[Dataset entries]
|---|
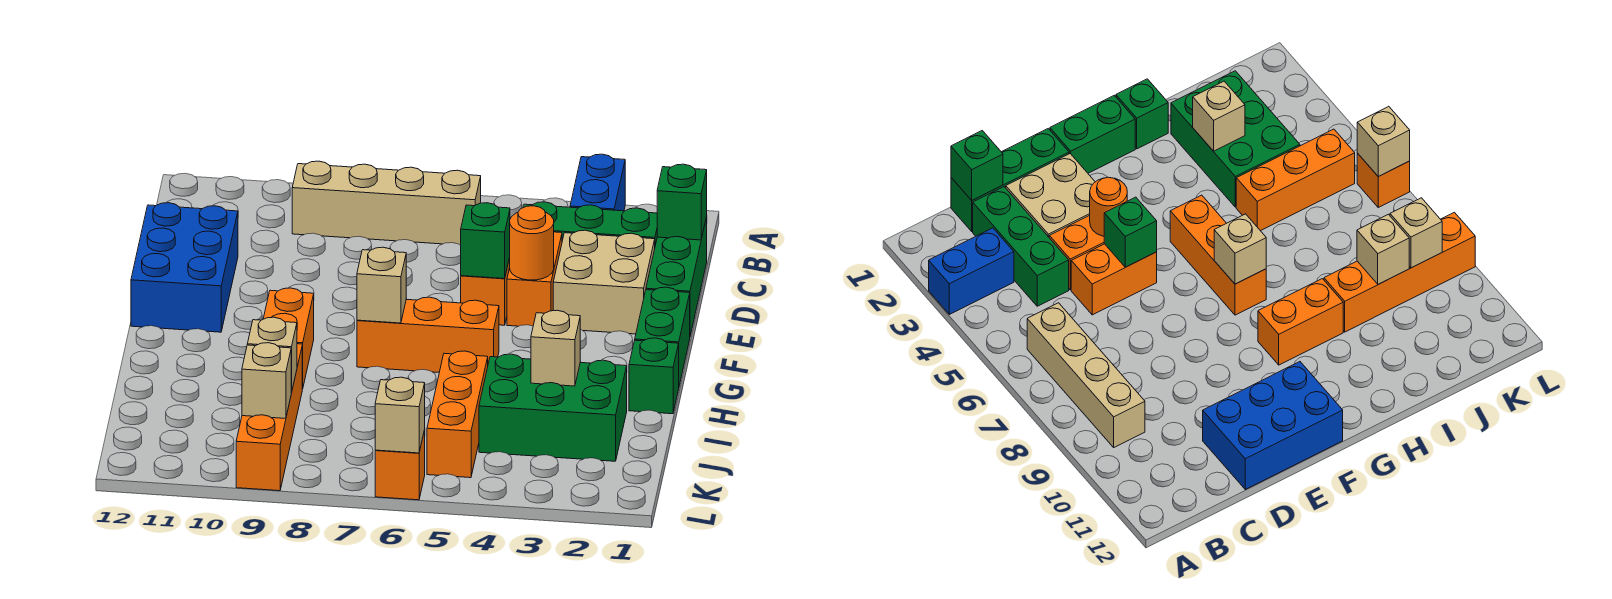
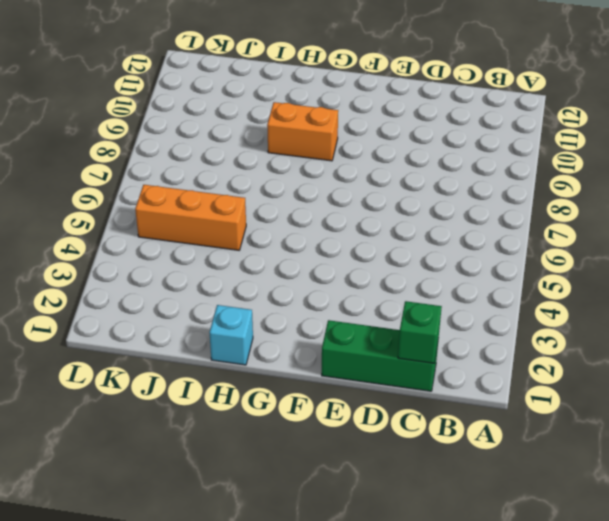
cyan brick H1 level 1 -> green brick H1 level 1
none -> blue brick A3:B3 level 1
none -> tan brick B6:B9 level 1
none -> green brick C2:C4 level 1

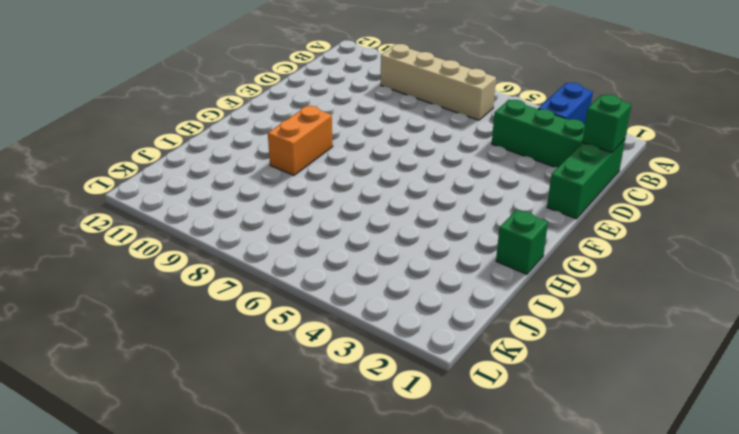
none -> tan brick D2:E3 level 1
none -> orange brick D4:E4 level 1
none -> orange brick D5:E5 level 1

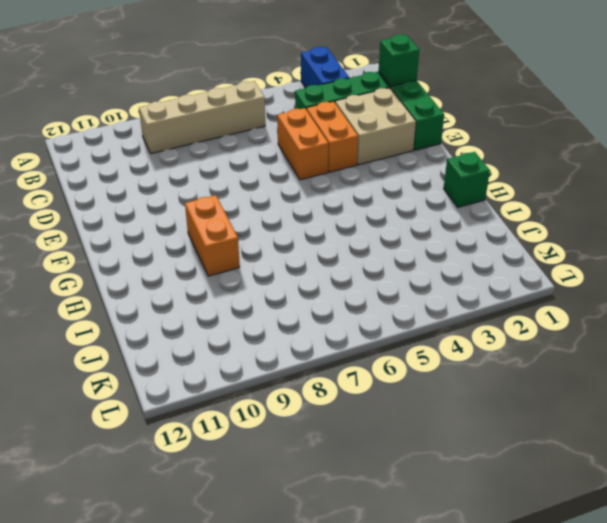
none -> blue brick D11:F12 level 1
none -> green brick F1:G1 level 1
none -> orange brick G5:G7 level 1

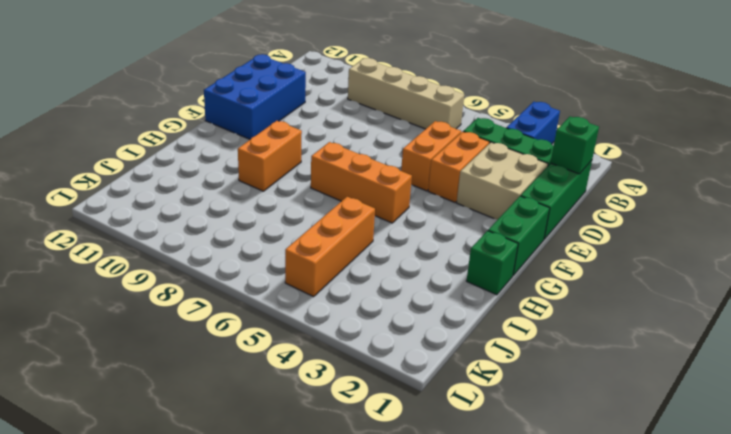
none -> green brick I2:J4 level 1
none -> orange brick I9:L9 level 1
none -> orange brick L6 level 1

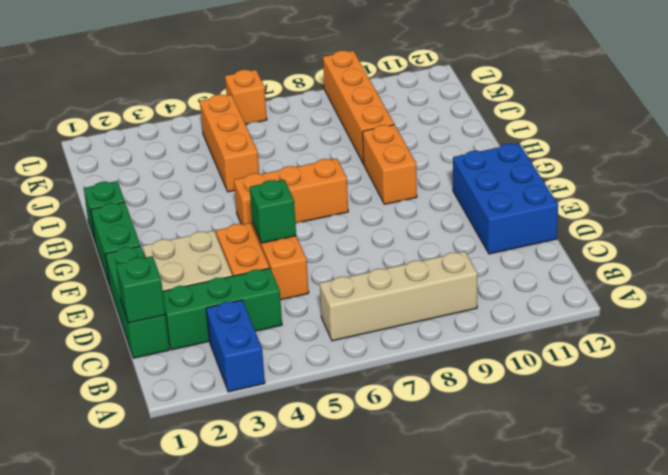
none -> green brick I2:J4 level 1
none -> orange round brick E4 level 2
none -> tan brick G7 level 2

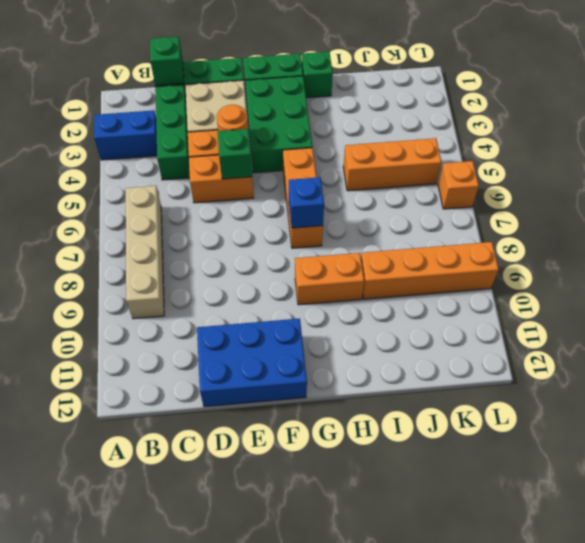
green brick F2:G4 level 1 -> green brick I2:J4 level 1
blue brick G7 level 2 -> tan brick G7 level 2
none -> tan brick I3 level 2
none -> tan brick J9 level 2
none -> tan brick K9 level 2

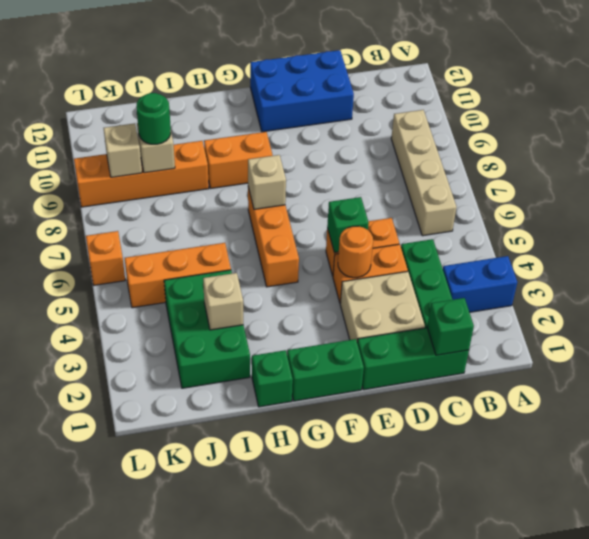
green round brick J9 level 3 -> none
none -> tan brick L6 level 2

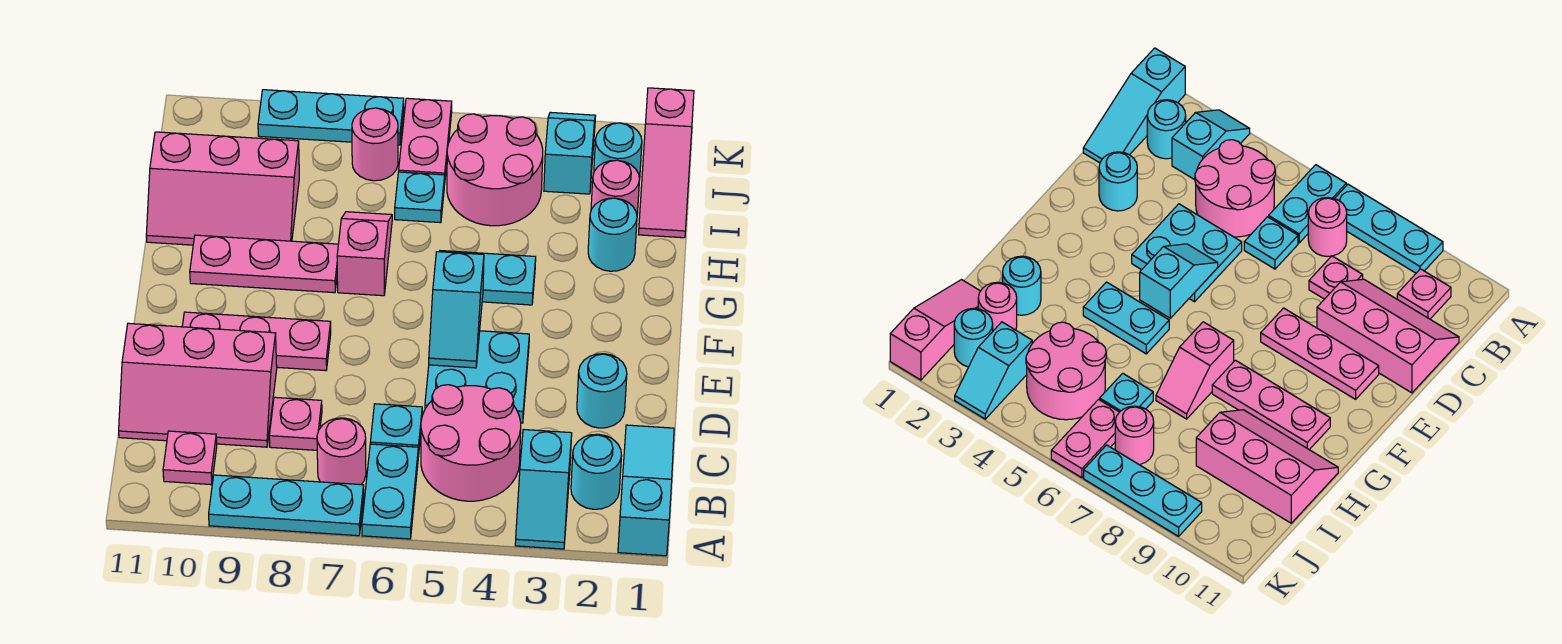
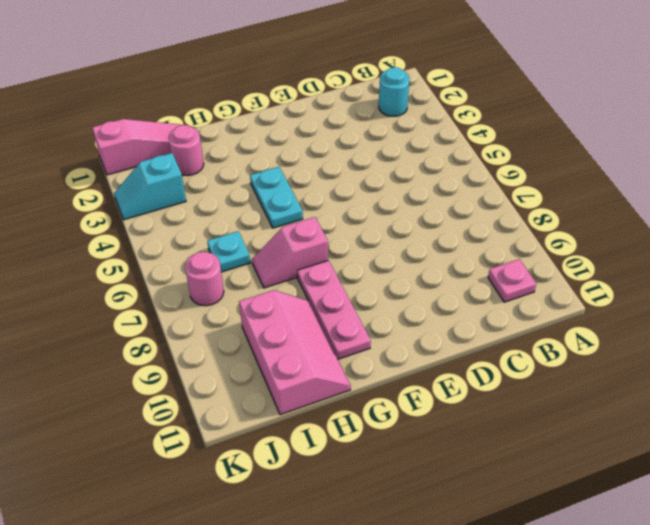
none -> cyan slope A1:C1 level 1 top A
none -> cyan slope A3:B3 level 1 top B
none -> cyan plate A6:B6 level 1

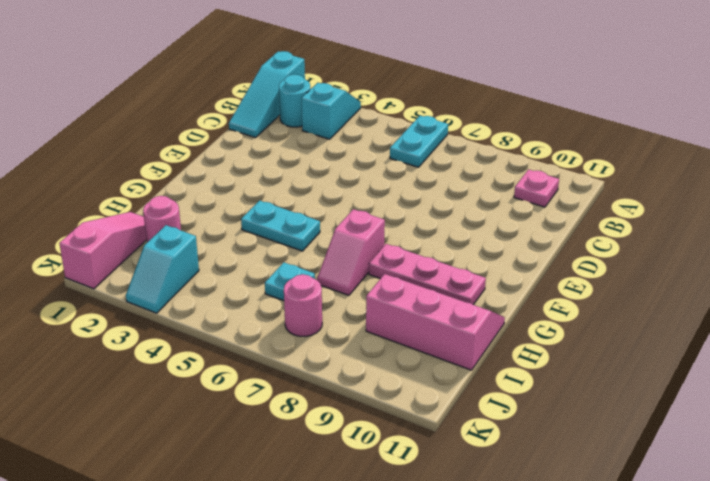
none -> cyan plate A7:A9 level 1
none -> pink round brick B4:C5 level 1
none -> pink round brick B7 level 1

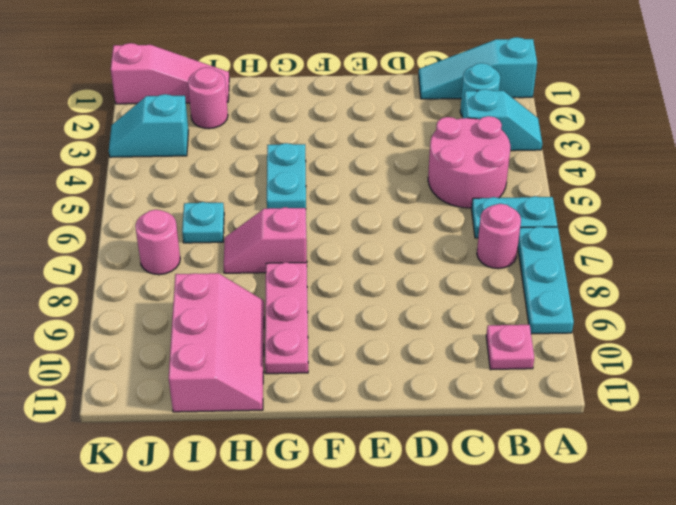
none -> cyan plate C6 level 1
none -> pink plate C8 level 1
none -> pink slope C9:D11 level 1 top D

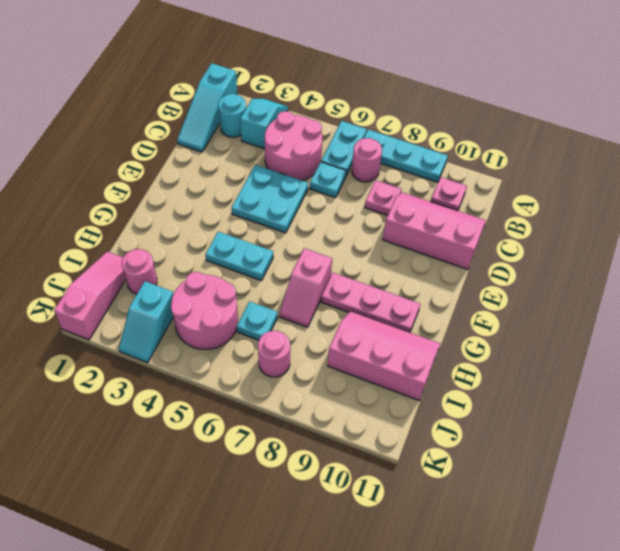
none -> cyan round brick D2 level 1
none -> pink plate E8:E10 level 1
none -> cyan round brick H2 level 1

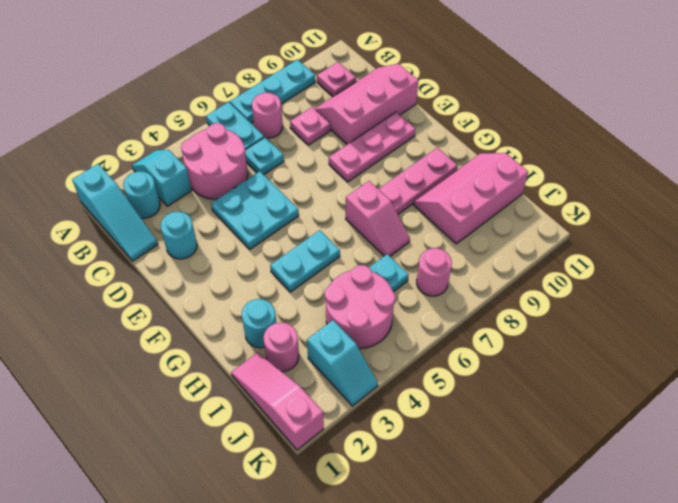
none -> cyan round brick J2 level 1
none -> pink plate J6:K6 level 1
none -> cyan plate K7:K9 level 1

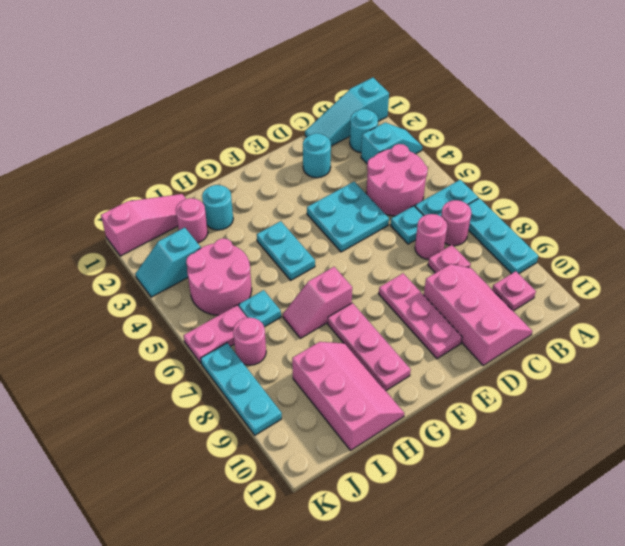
pink round brick C7 level 1 -> none
none -> cyan round brick J2 level 1
none -> cyan slope E5:F5 level 2 top F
|---|
Your output should be the records above, duplicated exactly and picture-free.

cyan brick H1 level 1 -> green brick H1 level 1
none -> blue brick A3:B3 level 1
none -> tan brick B6:B9 level 1
none -> green brick C2:C4 level 1

none -> tan brick D2:E3 level 1
none -> orange brick D4:E4 level 1
none -> orange brick D5:E5 level 1

none -> blue brick D11:F12 level 1
none -> green brick F1:G1 level 1
none -> orange brick G5:G7 level 1

none -> green brick I2:J4 level 1
none -> orange brick I9:L9 level 1
none -> orange brick L6 level 1

none -> green brick I2:J4 level 1
none -> orange round brick E4 level 2
none -> tan brick G7 level 2

green brick F2:G4 level 1 -> green brick I2:J4 level 1
blue brick G7 level 2 -> tan brick G7 level 2
none -> tan brick I3 level 2
none -> tan brick J9 level 2
none -> tan brick K9 level 2

green round brick J9 level 3 -> none
none -> tan brick L6 level 2

none -> cyan slope A1:C1 level 1 top A
none -> cyan slope A3:B3 level 1 top B
none -> cyan plate A6:B6 level 1

none -> cyan plate A7:A9 level 1
none -> pink round brick B4:C5 level 1
none -> pink round brick B7 level 1

none -> cyan plate C6 level 1
none -> pink plate C8 level 1
none -> pink slope C9:D11 level 1 top D

none -> cyan round brick D2 level 1
none -> pink plate E8:E10 level 1
none -> cyan round brick H2 level 1

none -> cyan round brick J2 level 1
none -> pink plate J6:K6 level 1
none -> cyan plate K7:K9 level 1

pink round brick C7 level 1 -> none
none -> cyan round brick J2 level 1
none -> cyan slope E5:F5 level 2 top F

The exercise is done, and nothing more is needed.